EXERCISE BRIEF
All that is needed is the lines from the one containing "move,toy duck (turquoise),[374" through the end of the listing, printed exactly, with no pictures among them.
═════ TASK INPUTS
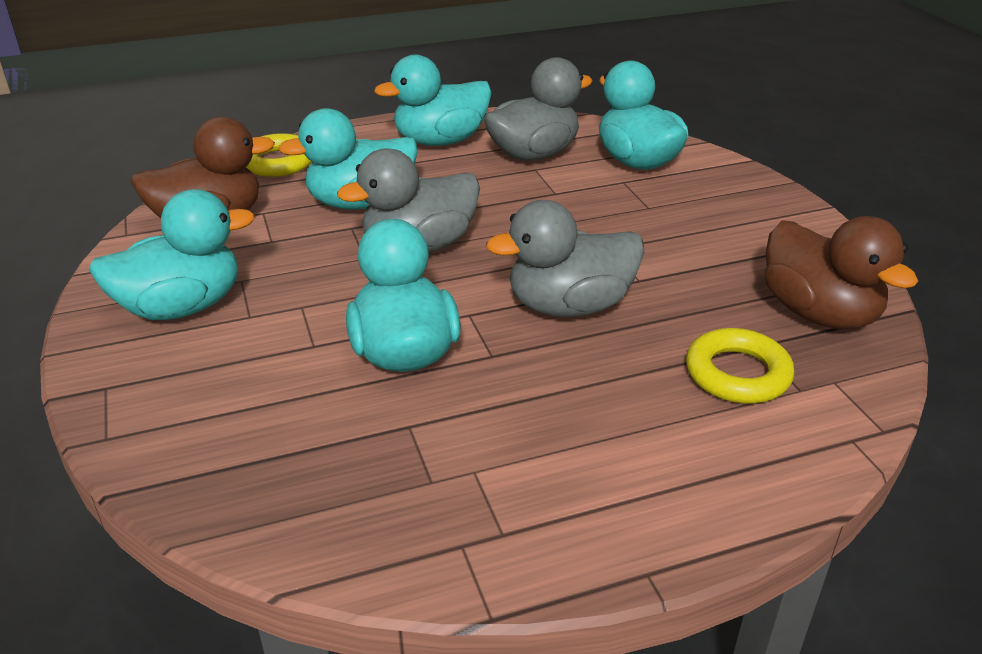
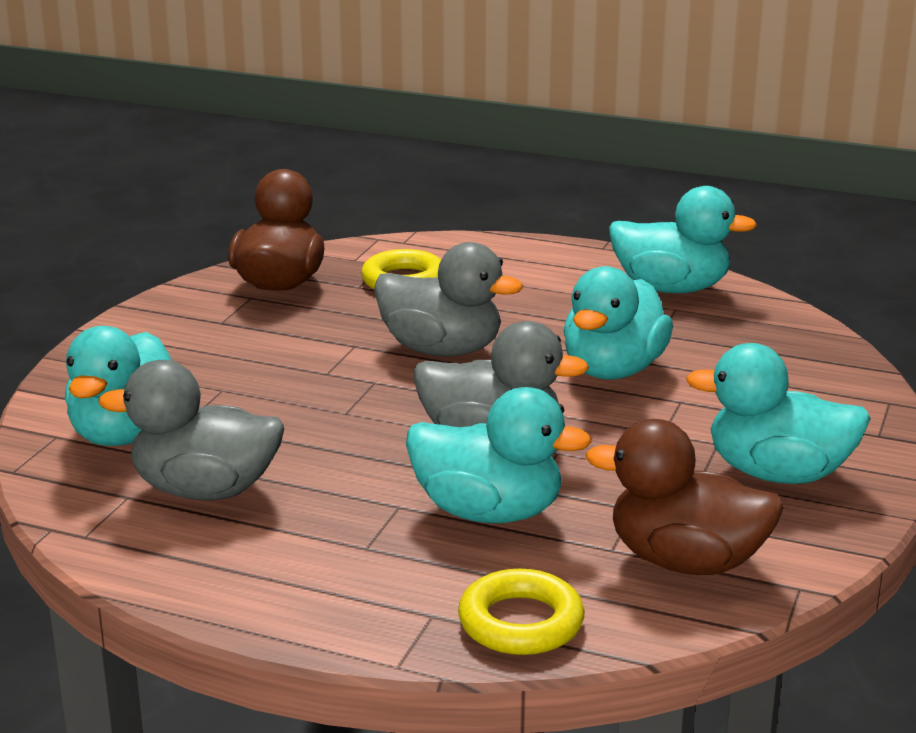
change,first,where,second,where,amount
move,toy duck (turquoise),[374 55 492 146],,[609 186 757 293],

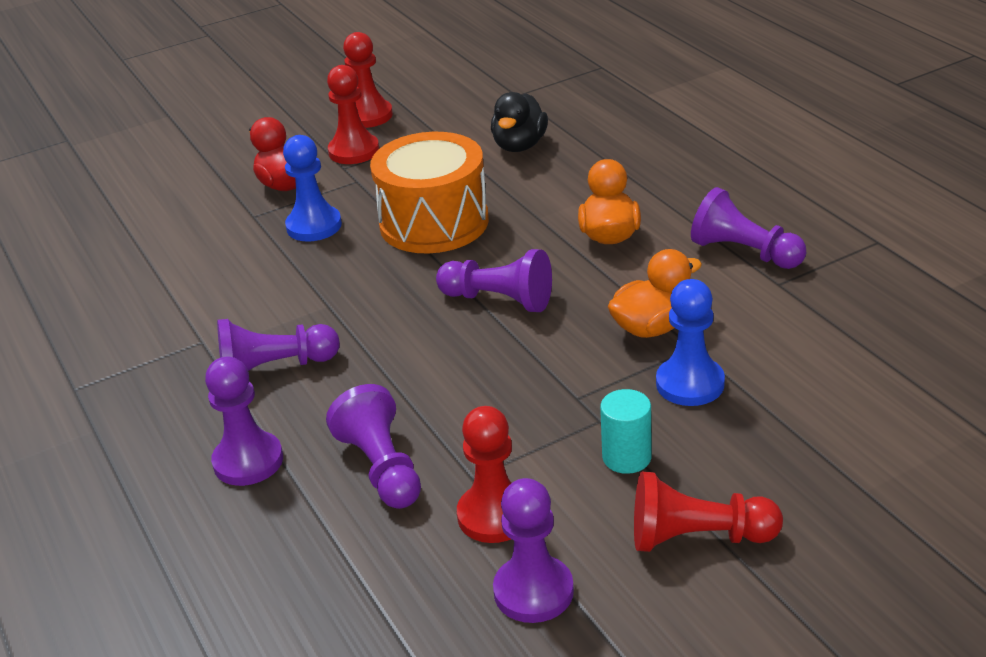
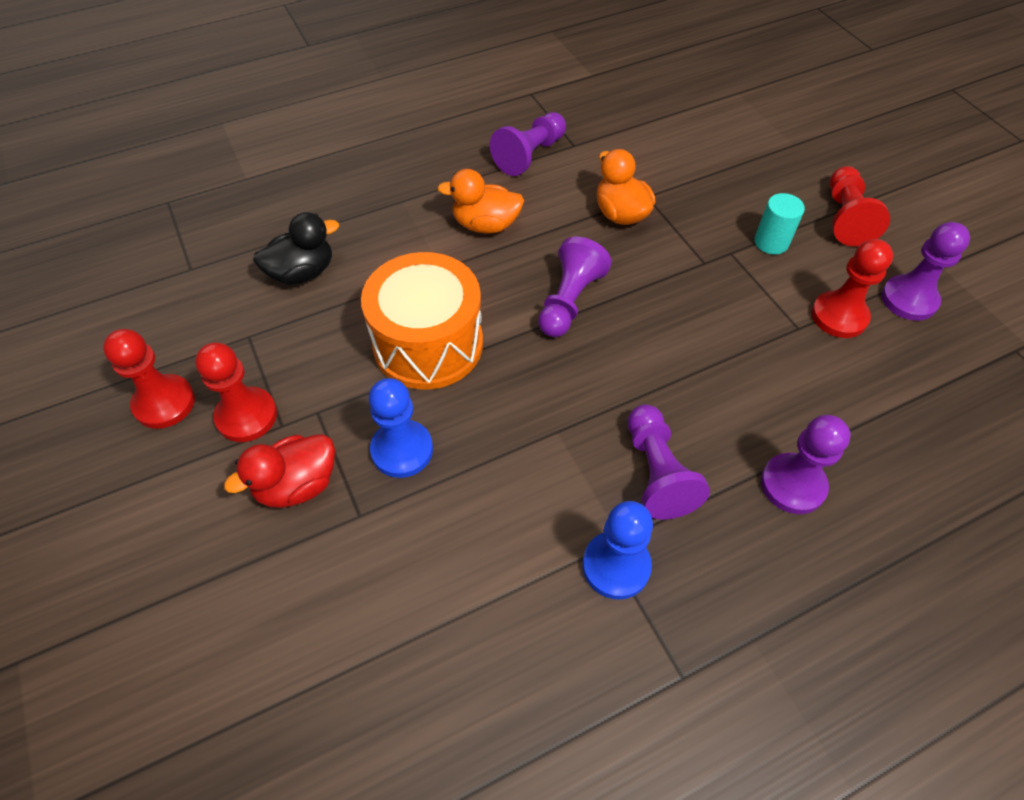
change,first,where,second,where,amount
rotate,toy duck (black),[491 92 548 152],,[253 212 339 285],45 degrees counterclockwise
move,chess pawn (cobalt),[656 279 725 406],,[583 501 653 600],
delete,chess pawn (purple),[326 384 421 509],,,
══════════
REPLY TO THE EXERCISE
move,toy duck (turquoise),[374 55 492 146],,[609 186 757 293],

change,first,where,second,where,amount
rotate,toy duck (black),[491 92 548 152],,[253 212 339 285],45 degrees counterclockwise
move,chess pawn (cobalt),[656 279 725 406],,[583 501 653 600],
delete,chess pawn (purple),[326 384 421 509],,,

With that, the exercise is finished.